• [YOUR OBJECTIVE] Retype all the records with nothing changed.

Items listed in a dataset
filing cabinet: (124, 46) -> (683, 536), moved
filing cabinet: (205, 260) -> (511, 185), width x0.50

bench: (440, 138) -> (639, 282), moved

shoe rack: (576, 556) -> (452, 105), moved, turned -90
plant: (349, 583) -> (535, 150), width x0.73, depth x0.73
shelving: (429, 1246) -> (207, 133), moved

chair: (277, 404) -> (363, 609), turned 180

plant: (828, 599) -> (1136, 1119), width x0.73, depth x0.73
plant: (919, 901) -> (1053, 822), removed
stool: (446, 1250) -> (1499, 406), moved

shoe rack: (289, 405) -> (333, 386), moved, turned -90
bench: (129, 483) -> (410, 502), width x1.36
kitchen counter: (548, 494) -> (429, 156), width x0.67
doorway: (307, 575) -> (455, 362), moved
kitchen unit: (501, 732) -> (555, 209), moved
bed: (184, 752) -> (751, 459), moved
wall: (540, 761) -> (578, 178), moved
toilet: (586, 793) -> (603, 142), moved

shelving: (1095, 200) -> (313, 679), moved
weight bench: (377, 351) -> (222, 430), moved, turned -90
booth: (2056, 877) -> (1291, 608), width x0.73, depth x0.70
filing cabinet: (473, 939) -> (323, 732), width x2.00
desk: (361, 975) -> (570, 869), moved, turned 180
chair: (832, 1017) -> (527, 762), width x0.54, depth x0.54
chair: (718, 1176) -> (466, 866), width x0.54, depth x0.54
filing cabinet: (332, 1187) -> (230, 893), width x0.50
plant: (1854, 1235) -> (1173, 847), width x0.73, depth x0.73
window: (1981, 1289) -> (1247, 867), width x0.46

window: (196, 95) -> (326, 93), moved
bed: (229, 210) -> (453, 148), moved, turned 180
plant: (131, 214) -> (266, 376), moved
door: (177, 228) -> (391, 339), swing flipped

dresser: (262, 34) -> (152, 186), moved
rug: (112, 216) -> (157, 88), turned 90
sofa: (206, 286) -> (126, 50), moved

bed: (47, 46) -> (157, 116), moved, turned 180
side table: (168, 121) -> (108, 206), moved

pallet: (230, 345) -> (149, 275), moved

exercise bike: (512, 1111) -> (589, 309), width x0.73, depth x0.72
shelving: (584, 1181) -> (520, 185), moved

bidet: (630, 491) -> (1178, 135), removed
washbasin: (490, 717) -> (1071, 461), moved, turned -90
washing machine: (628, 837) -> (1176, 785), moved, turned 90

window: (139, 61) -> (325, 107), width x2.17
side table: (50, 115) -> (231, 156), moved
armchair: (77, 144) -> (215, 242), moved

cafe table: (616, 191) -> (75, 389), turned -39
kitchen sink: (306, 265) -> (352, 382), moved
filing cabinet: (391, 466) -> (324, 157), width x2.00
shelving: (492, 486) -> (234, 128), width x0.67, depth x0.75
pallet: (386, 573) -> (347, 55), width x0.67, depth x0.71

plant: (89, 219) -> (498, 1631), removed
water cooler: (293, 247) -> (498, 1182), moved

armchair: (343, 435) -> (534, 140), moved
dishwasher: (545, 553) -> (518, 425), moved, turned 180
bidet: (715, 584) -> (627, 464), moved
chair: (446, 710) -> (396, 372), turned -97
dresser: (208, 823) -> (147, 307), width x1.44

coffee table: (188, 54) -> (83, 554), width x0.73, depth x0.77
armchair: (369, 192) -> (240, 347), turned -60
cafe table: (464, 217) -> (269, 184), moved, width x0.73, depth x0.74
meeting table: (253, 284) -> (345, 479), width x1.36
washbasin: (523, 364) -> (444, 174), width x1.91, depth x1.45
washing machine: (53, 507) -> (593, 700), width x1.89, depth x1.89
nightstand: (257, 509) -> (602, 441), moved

• [RESPONSE AREA]
filing cabinet: (124, 46) -> (683, 536), moved
filing cabinet: (205, 260) -> (511, 185), width x0.50

bench: (440, 138) -> (639, 282), moved

shoe rack: (576, 556) -> (452, 105), moved, turned -90
plant: (349, 583) -> (535, 150), width x0.73, depth x0.73
shelving: (429, 1246) -> (207, 133), moved

chair: (277, 404) -> (363, 609), turned 180

plant: (828, 599) -> (1136, 1119), width x0.73, depth x0.73
plant: (919, 901) -> (1053, 822), removed
stool: (446, 1250) -> (1499, 406), moved

shoe rack: (289, 405) -> (333, 386), moved, turned -90
bench: (129, 483) -> (410, 502), width x1.36
kitchen counter: (548, 494) -> (429, 156), width x0.67
doorway: (307, 575) -> (455, 362), moved
kitchen unit: (501, 732) -> (555, 209), moved
bed: (184, 752) -> (751, 459), moved
wall: (540, 761) -> (578, 178), moved
toilet: (586, 793) -> (603, 142), moved

shelving: (1095, 200) -> (313, 679), moved
weight bench: (377, 351) -> (222, 430), moved, turned -90
booth: (2056, 877) -> (1291, 608), width x0.73, depth x0.70
filing cabinet: (473, 939) -> (323, 732), width x2.00
desk: (361, 975) -> (570, 869), moved, turned 180
chair: (832, 1017) -> (527, 762), width x0.54, depth x0.54
chair: (718, 1176) -> (466, 866), width x0.54, depth x0.54
filing cabinet: (332, 1187) -> (230, 893), width x0.50
plant: (1854, 1235) -> (1173, 847), width x0.73, depth x0.73
window: (1981, 1289) -> (1247, 867), width x0.46

window: (196, 95) -> (326, 93), moved
bed: (229, 210) -> (453, 148), moved, turned 180
plant: (131, 214) -> (266, 376), moved
door: (177, 228) -> (391, 339), swing flipped

dresser: (262, 34) -> (152, 186), moved
rug: (112, 216) -> (157, 88), turned 90
sofa: (206, 286) -> (126, 50), moved

bed: (47, 46) -> (157, 116), moved, turned 180
side table: (168, 121) -> (108, 206), moved

pallet: (230, 345) -> (149, 275), moved

exercise bike: (512, 1111) -> (589, 309), width x0.73, depth x0.72
shelving: (584, 1181) -> (520, 185), moved

bidet: (630, 491) -> (1178, 135), removed
washbasin: (490, 717) -> (1071, 461), moved, turned -90
washing machine: (628, 837) -> (1176, 785), moved, turned 90

window: (139, 61) -> (325, 107), width x2.17
side table: (50, 115) -> (231, 156), moved
armchair: (77, 144) -> (215, 242), moved

cafe table: (616, 191) -> (75, 389), turned -39
kitchen sink: (306, 265) -> (352, 382), moved
filing cabinet: (391, 466) -> (324, 157), width x2.00
shelving: (492, 486) -> (234, 128), width x0.67, depth x0.75
pallet: (386, 573) -> (347, 55), width x0.67, depth x0.71

plant: (89, 219) -> (498, 1631), removed
water cooler: (293, 247) -> (498, 1182), moved

armchair: (343, 435) -> (534, 140), moved
dishwasher: (545, 553) -> (518, 425), moved, turned 180
bidet: (715, 584) -> (627, 464), moved
chair: (446, 710) -> (396, 372), turned -97
dresser: (208, 823) -> (147, 307), width x1.44

coffee table: (188, 54) -> (83, 554), width x0.73, depth x0.77
armchair: (369, 192) -> (240, 347), turned -60
cafe table: (464, 217) -> (269, 184), moved, width x0.73, depth x0.74
meeting table: (253, 284) -> (345, 479), width x1.36
washbasin: (523, 364) -> (444, 174), width x1.91, depth x1.45
washing machine: (53, 507) -> (593, 700), width x1.89, depth x1.89
nightstand: (257, 509) -> (602, 441), moved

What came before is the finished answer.